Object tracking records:
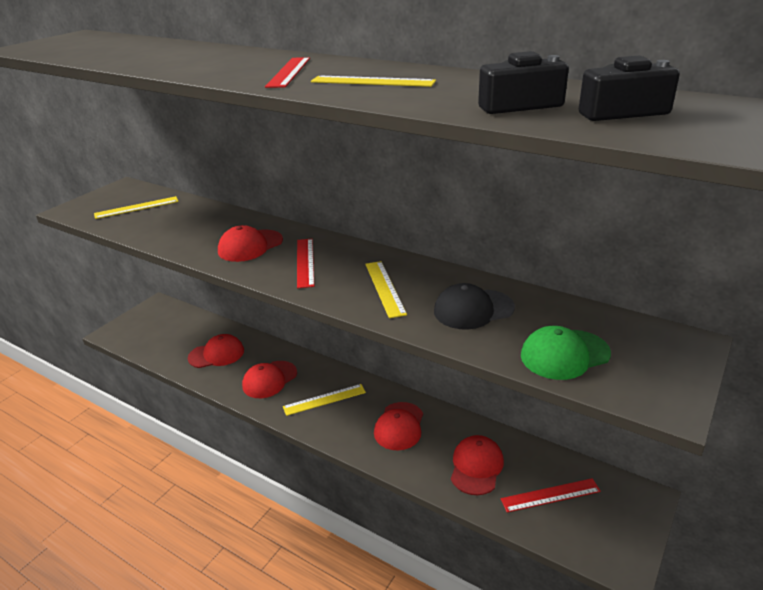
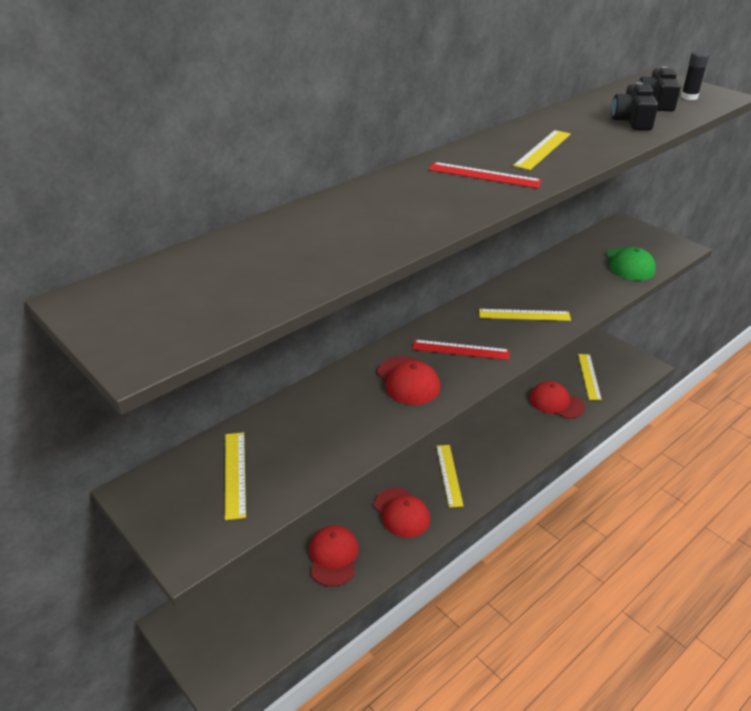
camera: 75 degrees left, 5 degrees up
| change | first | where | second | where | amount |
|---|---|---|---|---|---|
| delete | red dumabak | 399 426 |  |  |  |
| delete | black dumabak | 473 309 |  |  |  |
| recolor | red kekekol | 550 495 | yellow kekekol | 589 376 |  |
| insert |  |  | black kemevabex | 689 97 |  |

**TRY IT:** In the data above, find each line where the string "delete" appears, then copy it.

**TASK RESPONSE:**
| delete | red dumabak | 399 426 |  |  |  |
| delete | black dumabak | 473 309 |  |  |  |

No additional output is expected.